**TO DO**
For the entries below, the result should be an exact transcription of the lines from the one with "STEPPER3 pin IN1: A9 -> B5" up to and including the one with "STEPPER3 pin IN4: A8 -> A6", and only those.

**MATERIALS PROVIDED**
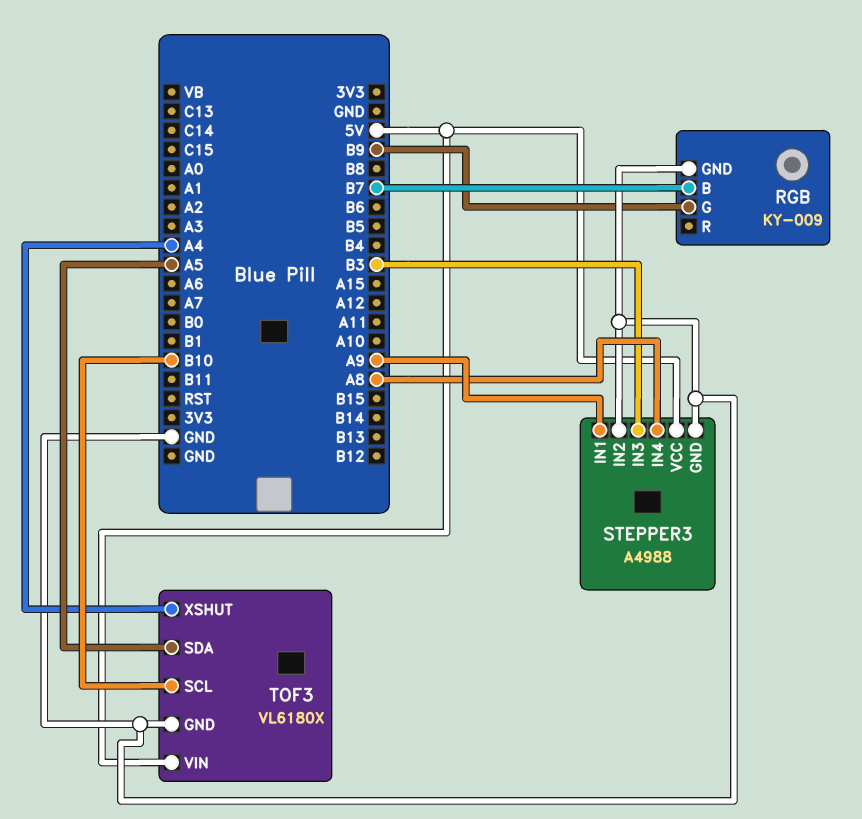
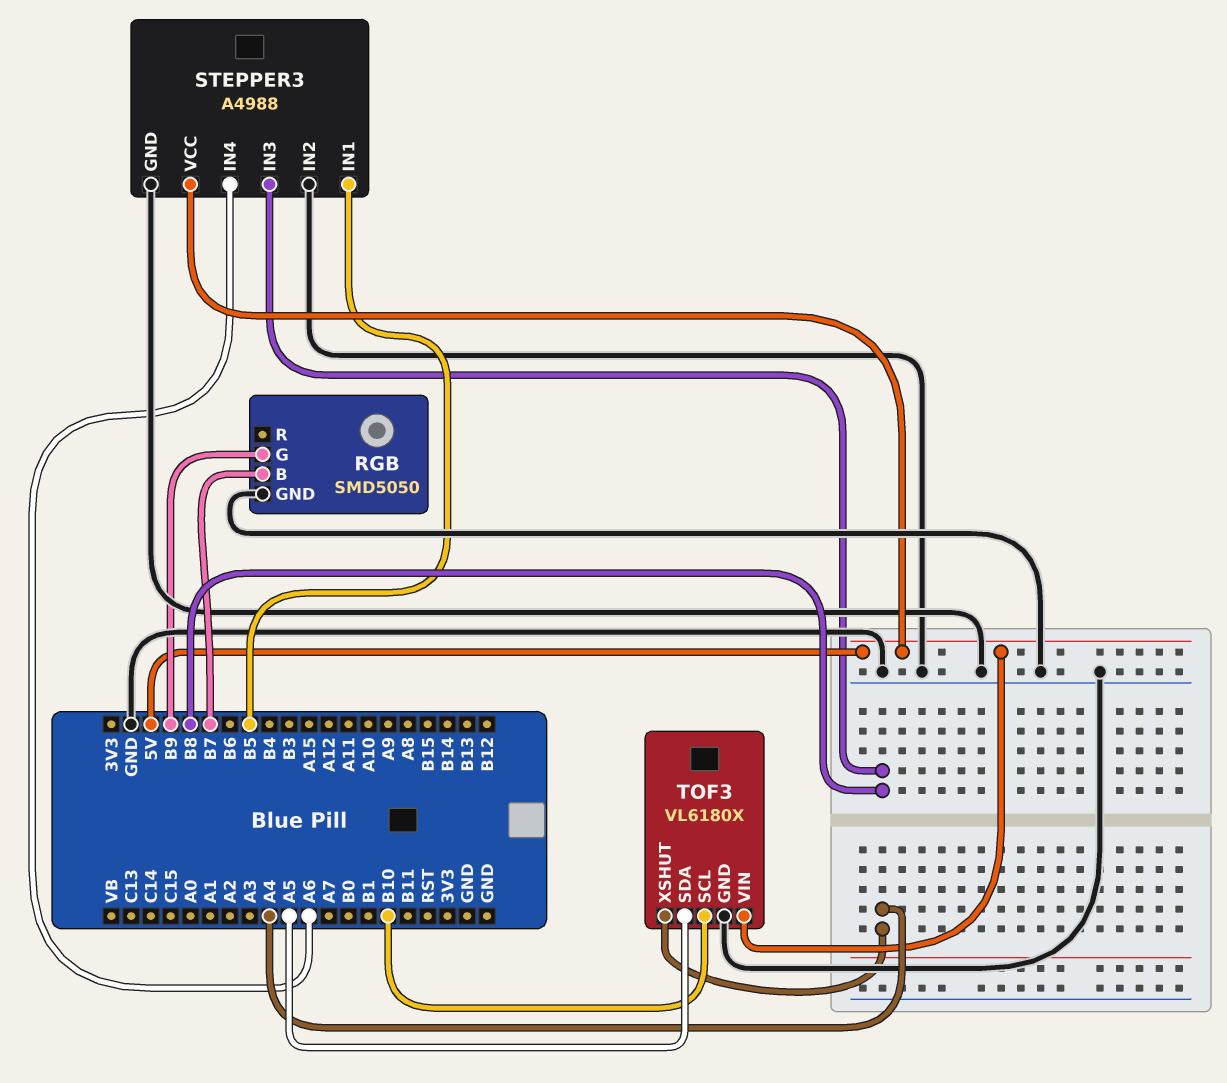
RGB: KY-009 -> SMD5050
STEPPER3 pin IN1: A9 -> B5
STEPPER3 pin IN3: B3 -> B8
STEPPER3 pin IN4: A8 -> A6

==

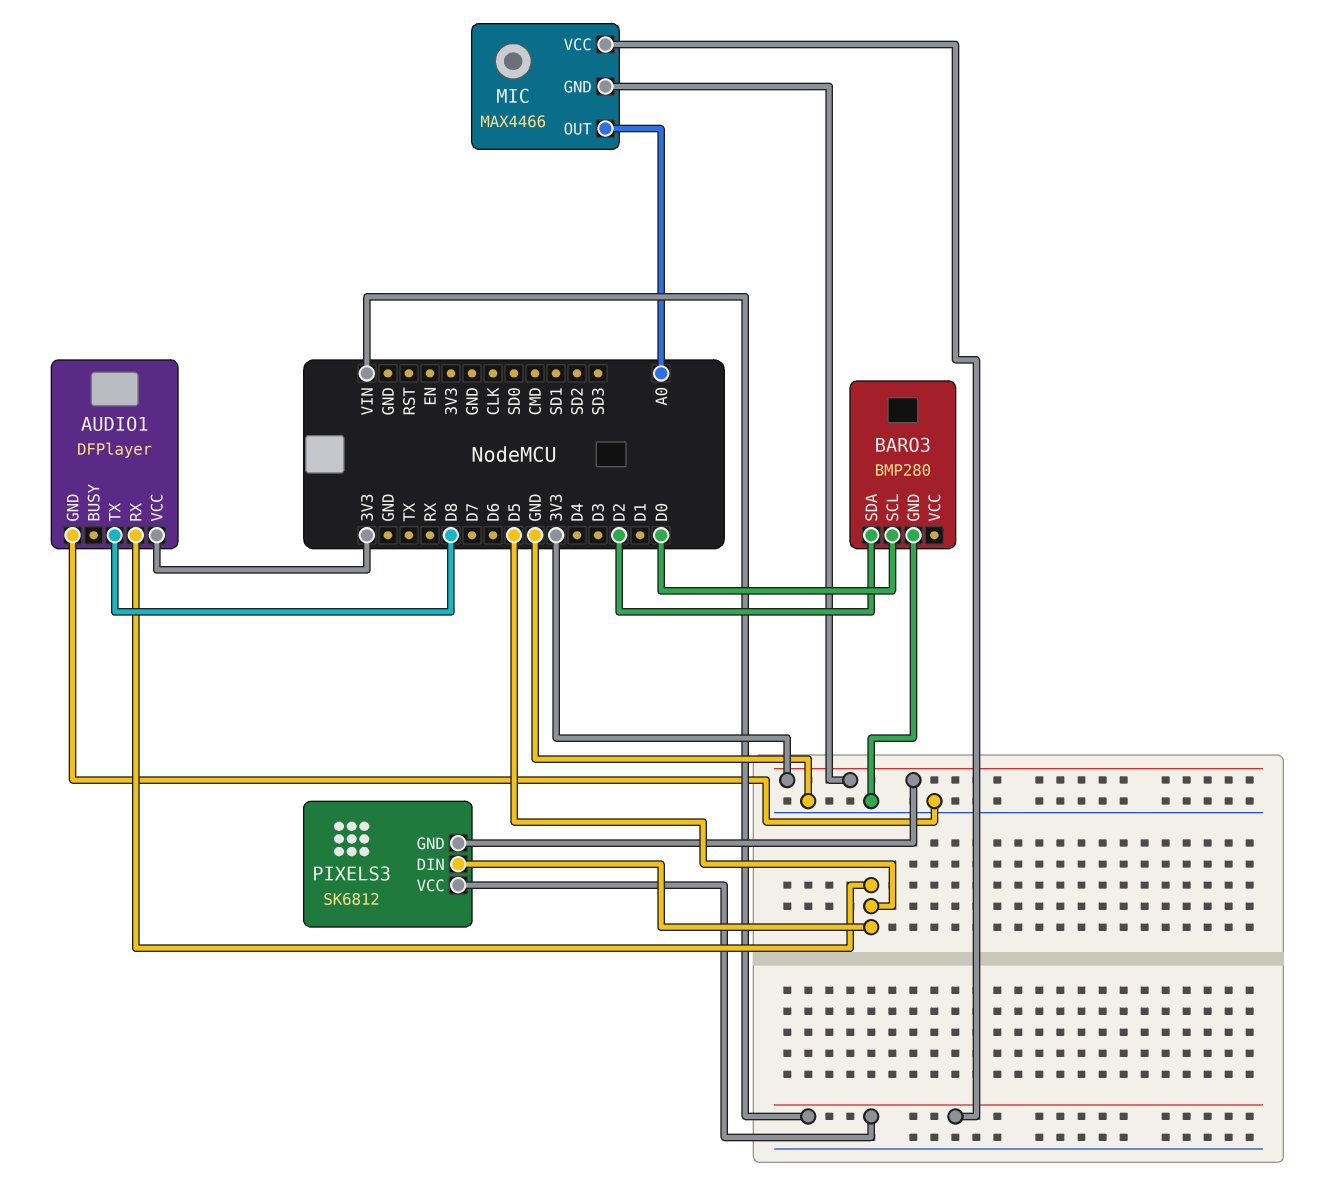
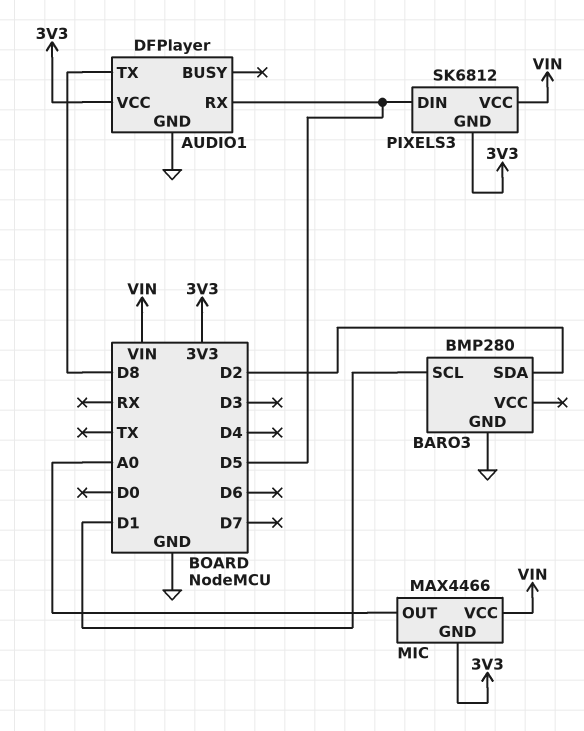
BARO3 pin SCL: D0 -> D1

**RESPONSE TO THIS EXERCISE**
STEPPER3 pin IN1: A9 -> B5
STEPPER3 pin IN3: B3 -> B8
STEPPER3 pin IN4: A8 -> A6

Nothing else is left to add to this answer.